(Scene difference descriptions)

※

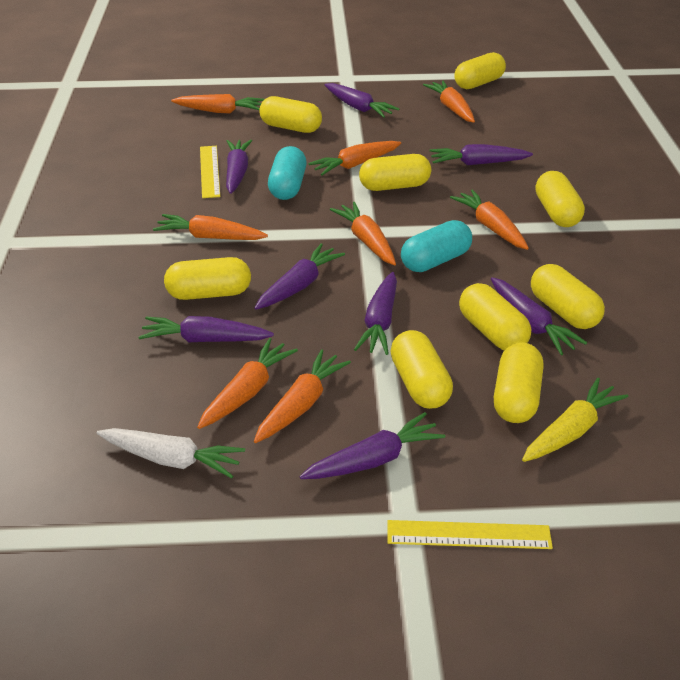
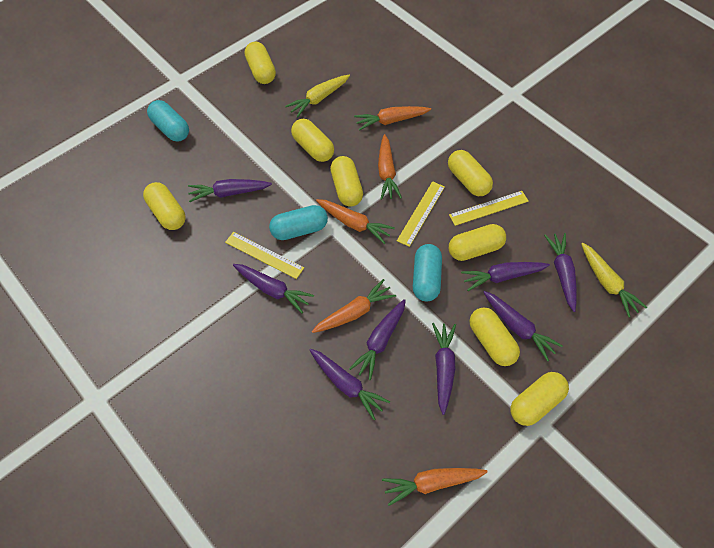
orange carrot: 8 -> 5
turquoise capsule: 2 -> 3
white carrot: 1 -> 0
yellow capsule: 9 -> 8
yellow carrot: 1 -> 2
yellow ruler: 2 -> 3

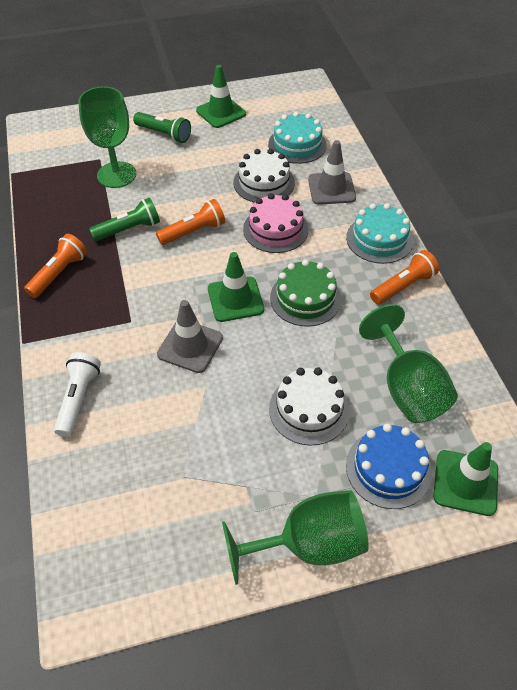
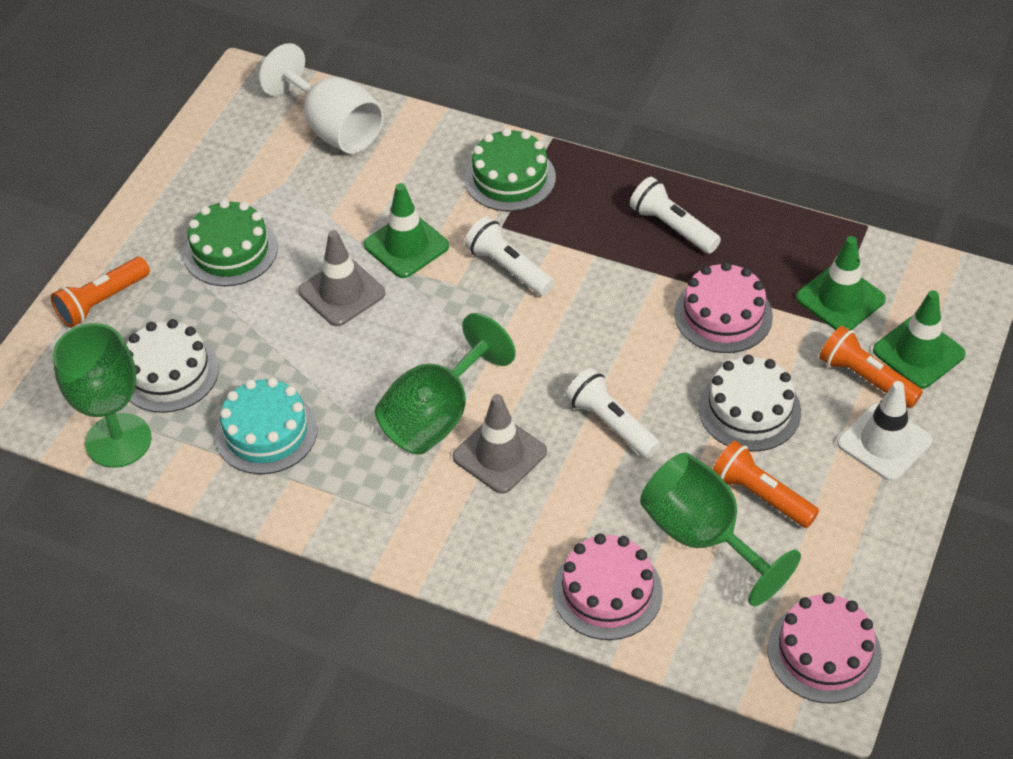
blue cake: 1 -> 0
green cake: 1 -> 2
green flashlight: 2 -> 0
pink cake: 1 -> 3
turquoise cake: 2 -> 1
white flashlight: 1 -> 3
white goblet: 0 -> 1
white traffic cone: 0 -> 1

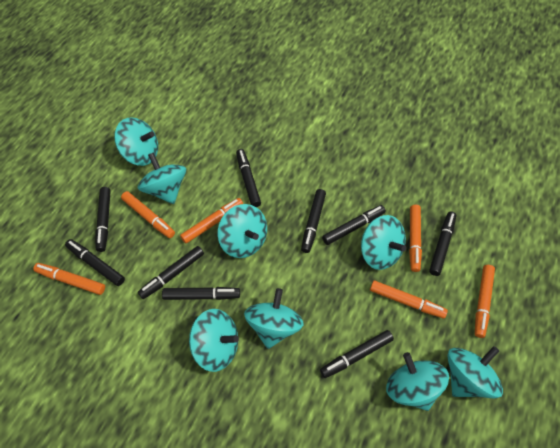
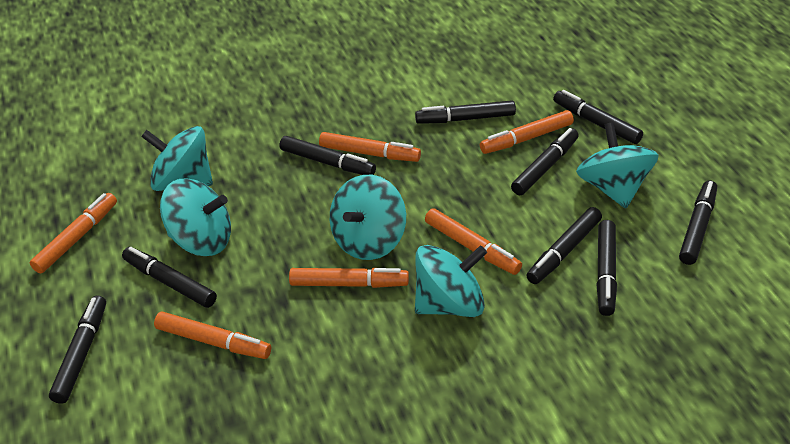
turquoise spinning top: 8 -> 5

※

- _WHAT TO WORK ON_: Retype exactly the lines above, starting at the line containing "yellow ruler: 2 -> 3" and ending with the last line, both included; leave out the pictures.

- _EXERCISE ANSWER_:
yellow ruler: 2 -> 3

blue cake: 1 -> 0
green cake: 1 -> 2
green flashlight: 2 -> 0
pink cake: 1 -> 3
turquoise cake: 2 -> 1
white flashlight: 1 -> 3
white goblet: 0 -> 1
white traffic cone: 0 -> 1

turquoise spinning top: 8 -> 5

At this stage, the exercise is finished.